> _YOUR INSTRUCTIONS_
Each line of the records that holds the word "slope" should be copied out.

> _PROVIDED RECORDS_

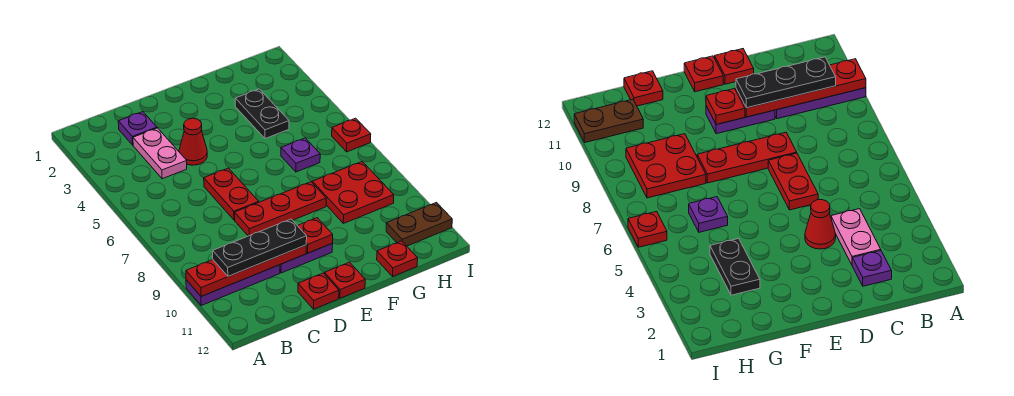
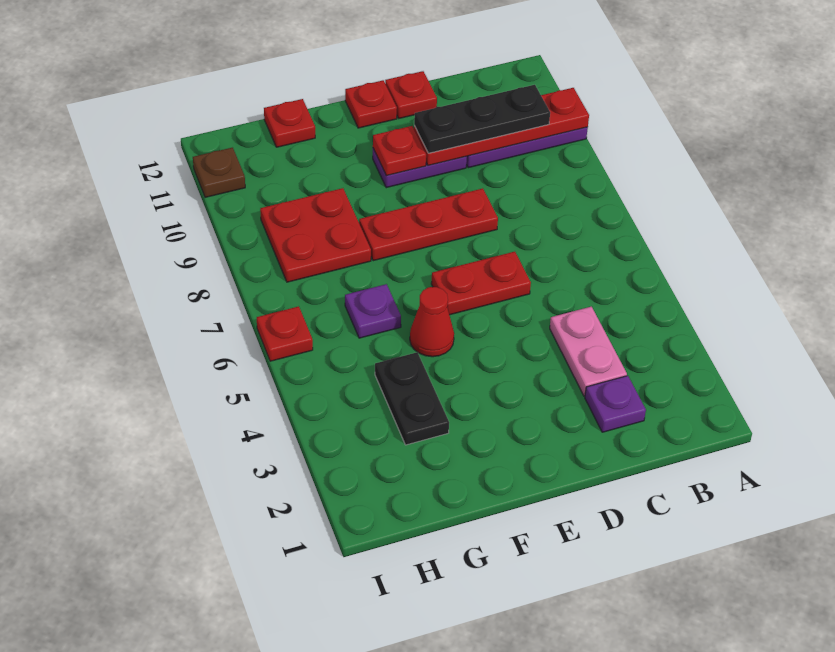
red cone D4 level 1 -> red cone F5 level 1
red plate D6:D7 level 1 -> red plate D6:E6 level 1
brown plate H11:I11 level 1 -> brown plate I11 level 1

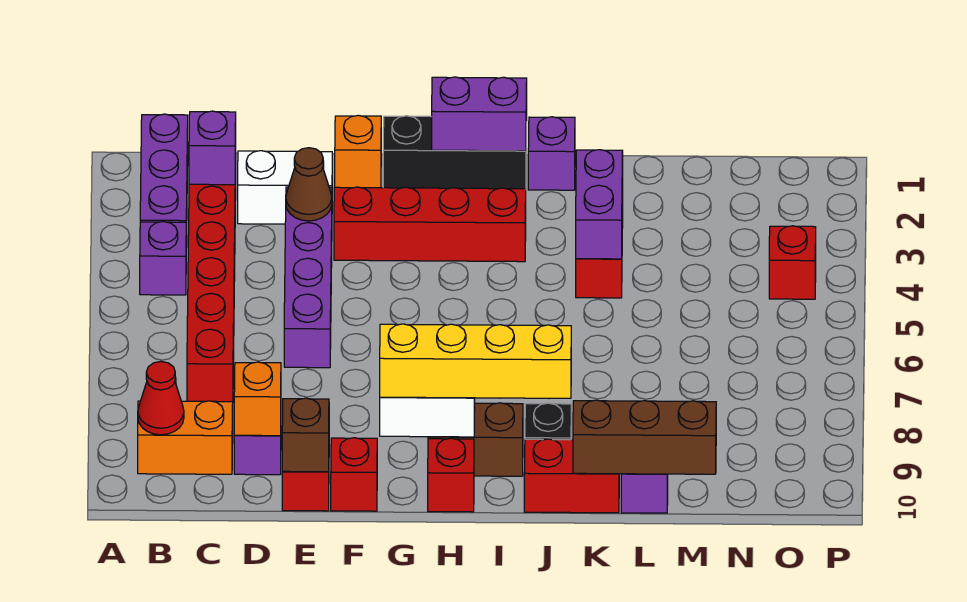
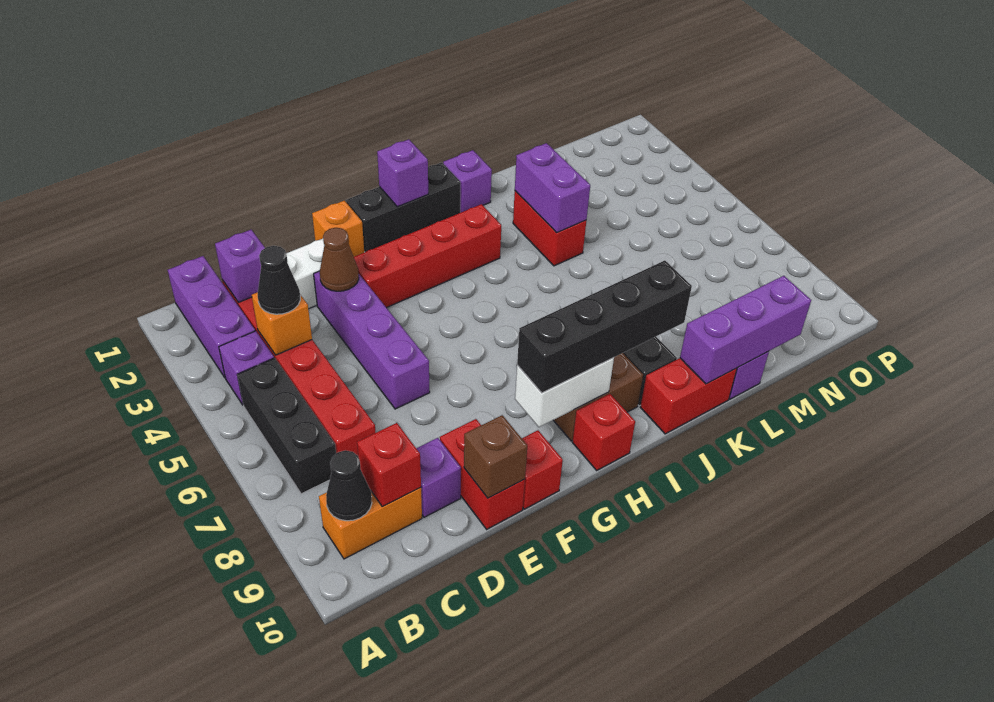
none -> black brick B5:B7 level 1
red cone B9 level 2 -> black cone B9 level 2
none -> black cone C4 level 3
orange brick D9 level 2 -> orange brick C4 level 2
yellow brick G9:J9 level 3 -> black brick G9:J9 level 3
purple brick H1:I1 level 2 -> purple brick H1 level 2
brown brick K10:M10 level 2 -> purple brick K10:M10 level 2
red brick O4 level 1 -> red brick C9 level 2

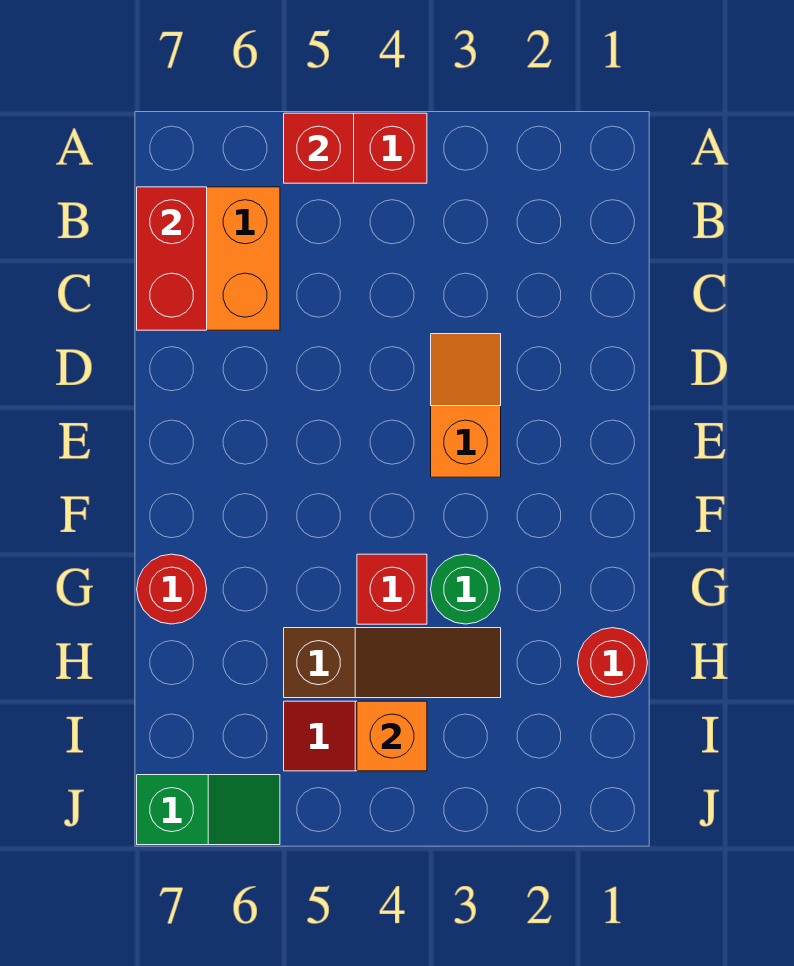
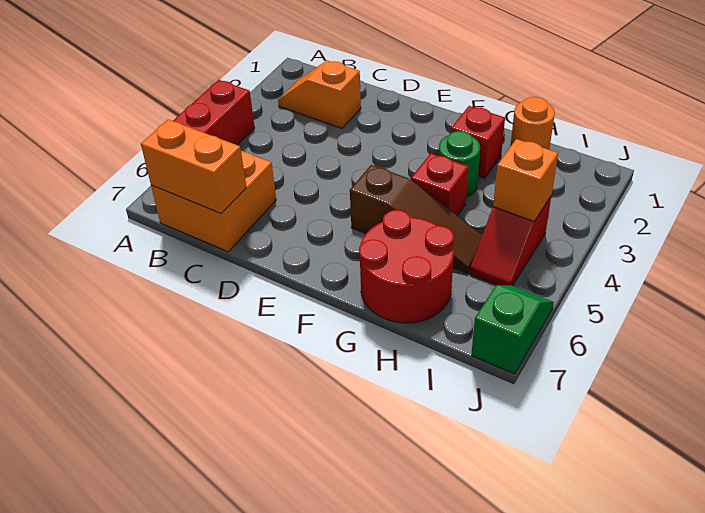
red brick A5 level 2 -> red brick G2 level 1
red brick B7:C7 level 2 -> orange brick B7:C7 level 2
orange slope D3:E3 level 1 top E -> orange slope B2:C2 level 1 top C
red round brick G7 level 1 -> red round brick G6:H7 level 1
red round brick H1 level 1 -> orange round brick H1 level 1
brown slope H3:H5 level 1 top 5 -> brown slope F5:H5 level 1 top F

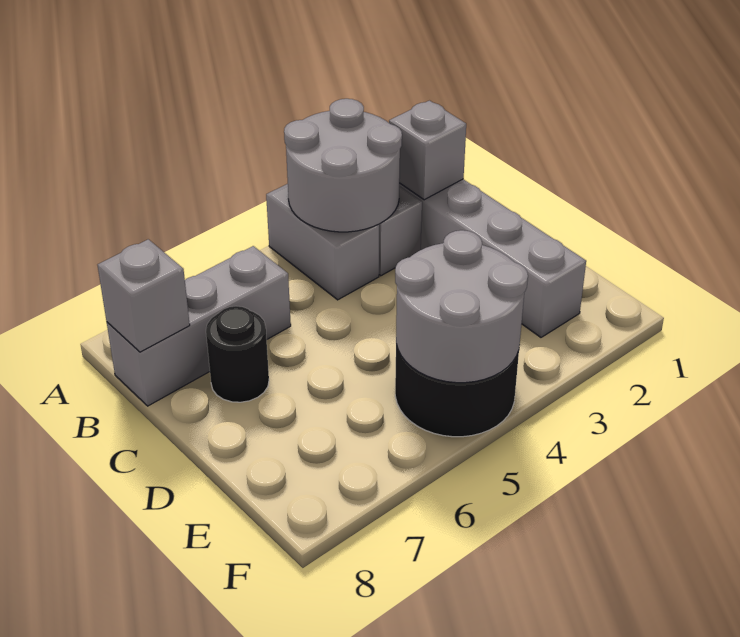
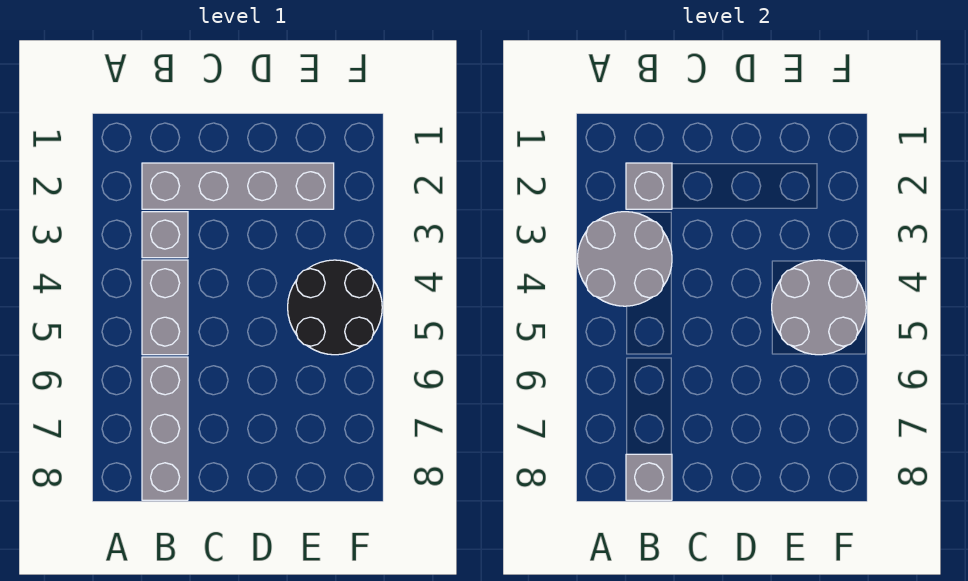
grey brick A4:B4 level 1 -> grey brick B4:B5 level 1
black round brick C7 level 1 -> none

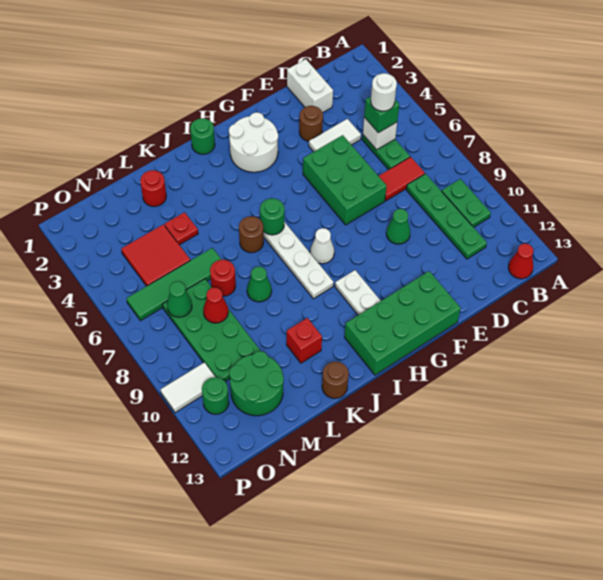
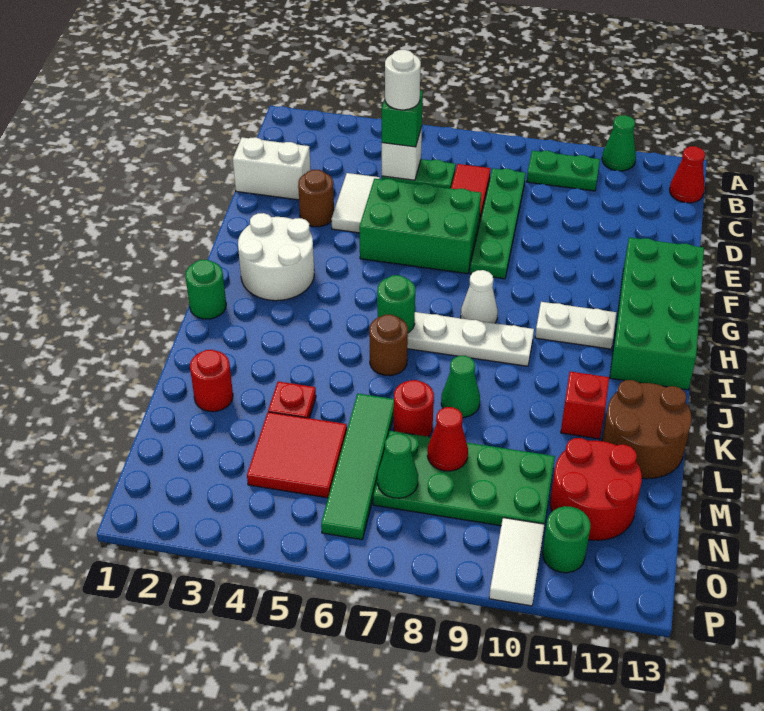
green plate C8:C11 level 1 -> green plate C8:F8 level 1
green cone E9 level 1 -> green cone A11 level 1
brown round brick K13 level 1 -> brown round brick K12:L13 level 1
green round brick M11:N12 level 1 -> red round brick M11:N12 level 1

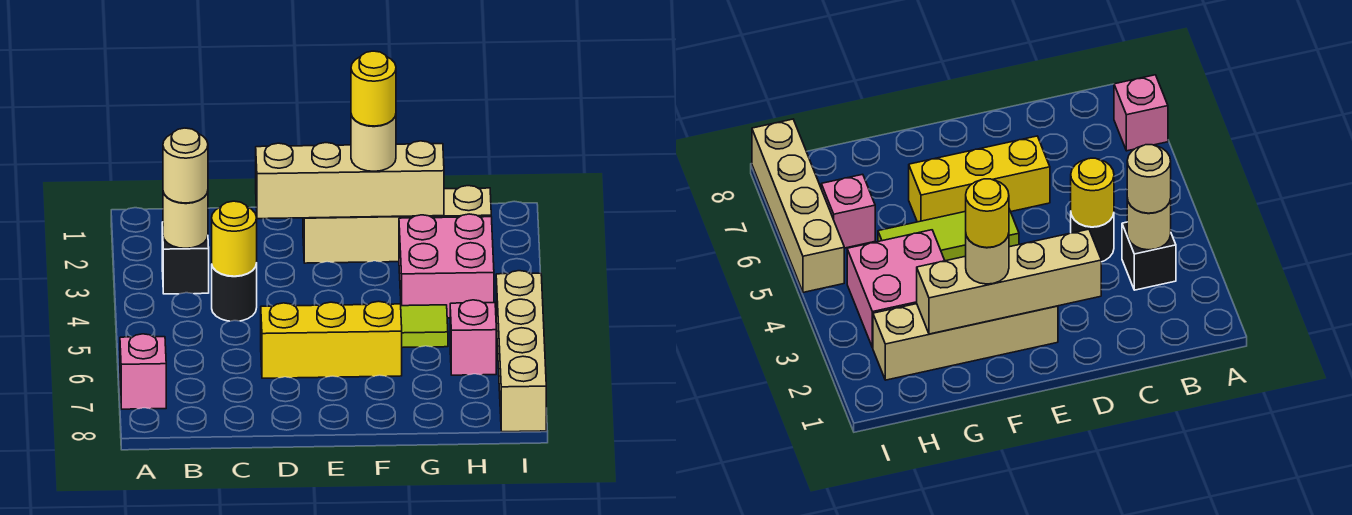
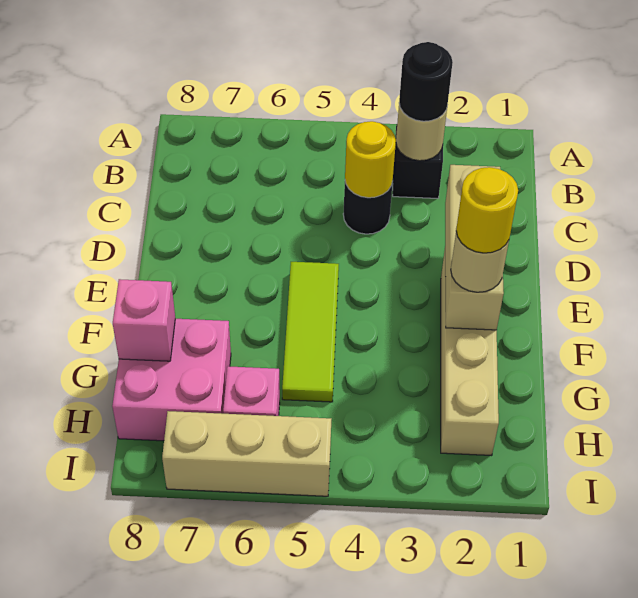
pink brick A7 level 1 -> pink brick G8 level 2
tan round brick B3 level 3 -> black round brick B3 level 3
tan brick D2:G2 level 2 -> tan brick D2:F2 level 2
yellow brick D6:F6 level 1 -> none
pink brick G3:H4 level 1 -> pink brick G7:H8 level 1
tan brick I5:I8 level 1 -> tan brick I5:I7 level 1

> _REPLY TO THE EXERCISE_
orange slope D3:E3 level 1 top E -> orange slope B2:C2 level 1 top C
brown slope H3:H5 level 1 top 5 -> brown slope F5:H5 level 1 top F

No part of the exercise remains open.